------ RECORDS PROVIDED ------

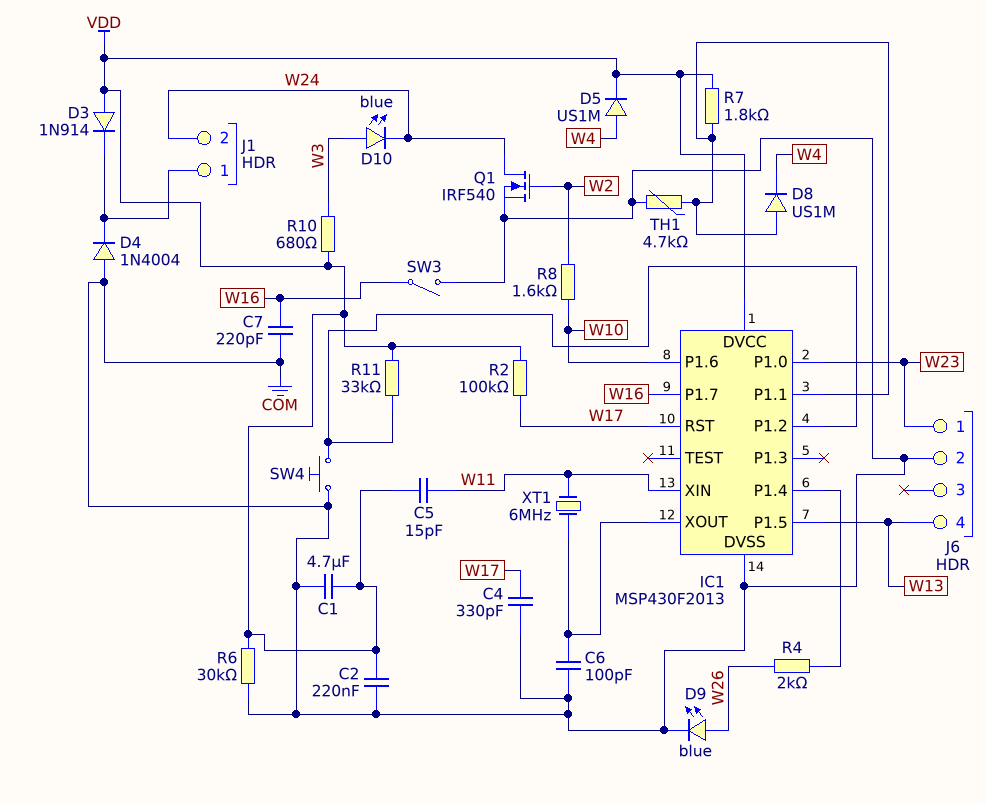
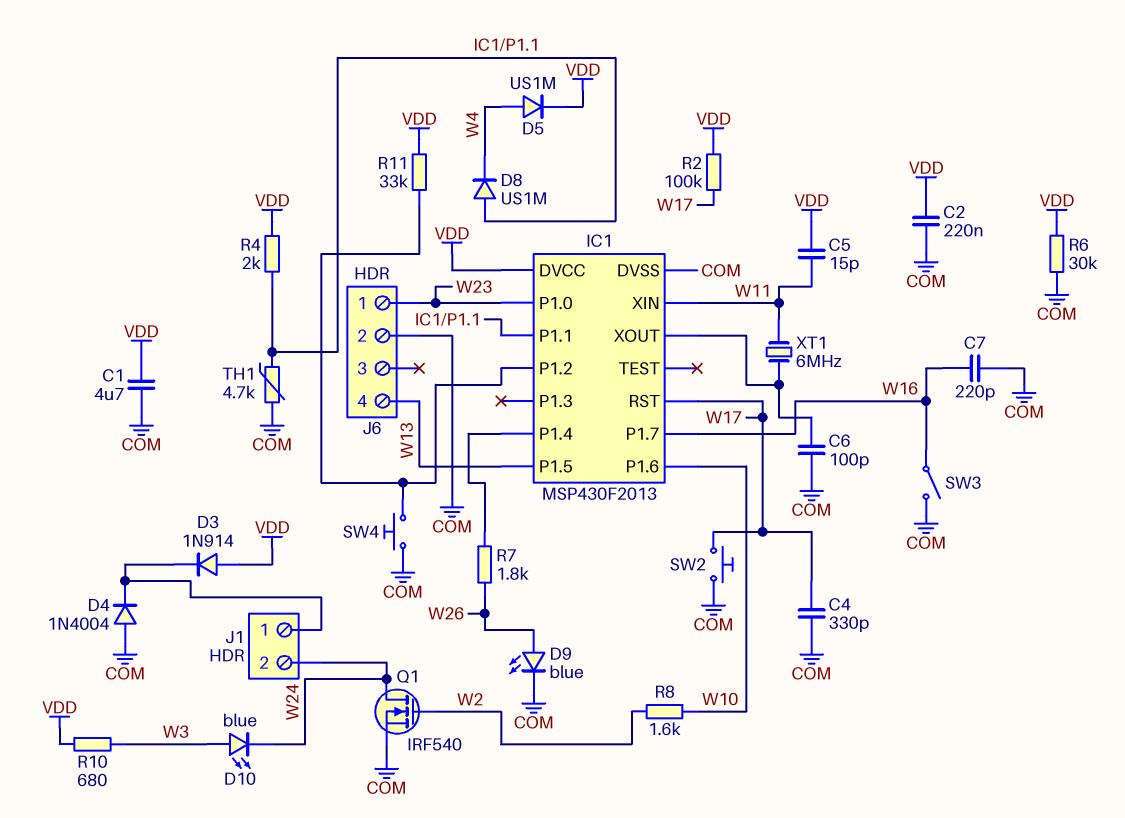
R4: 2k (IC1/P1.4, W26) -> 2k (IC1/P1.1, VDD)
R7: 1.8k (IC1/P1.1, VDD) -> 1.8k (IC1/P1.4, W26)
SW2: none -> button (COM, W17)

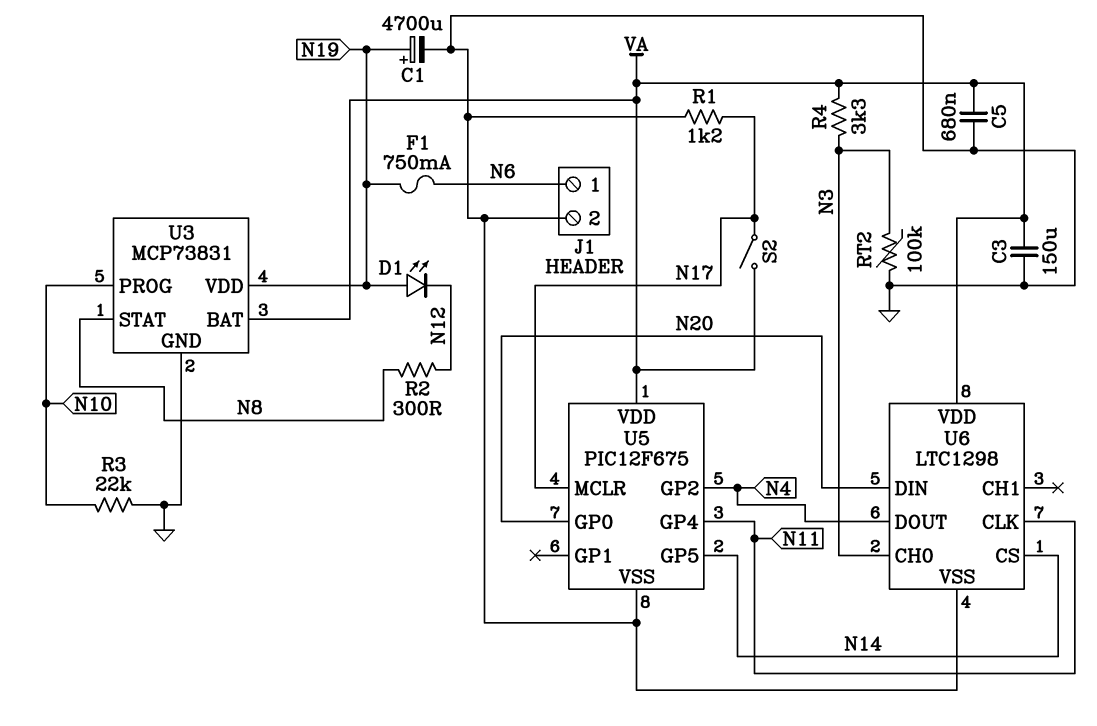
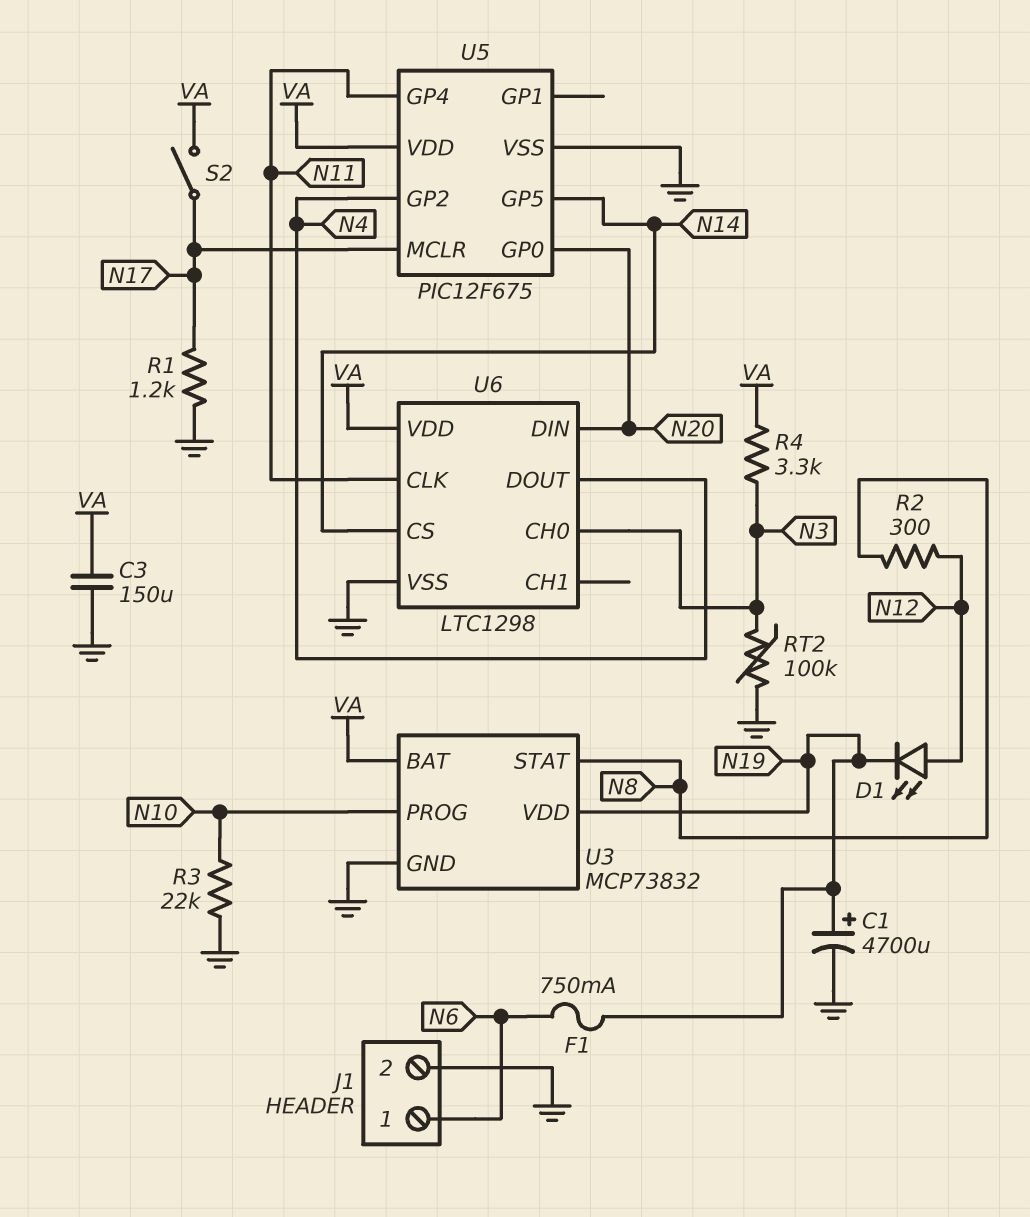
C5: 680nF (GND, VA) -> none
D1: LED (A N19, K N12) -> LED (A N12, K N19)
U3: MCP73831 -> MCP73832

------

[EXERCISE DESCRIPTION] If a record above contains a picture, leave the picture out and transcribe everything else exactly.

[RESPONSE AREA]
R4: 2k (IC1/P1.4, W26) -> 2k (IC1/P1.1, VDD)
R7: 1.8k (IC1/P1.1, VDD) -> 1.8k (IC1/P1.4, W26)
SW2: none -> button (COM, W17)

C5: 680nF (GND, VA) -> none
D1: LED (A N19, K N12) -> LED (A N12, K N19)
U3: MCP73831 -> MCP73832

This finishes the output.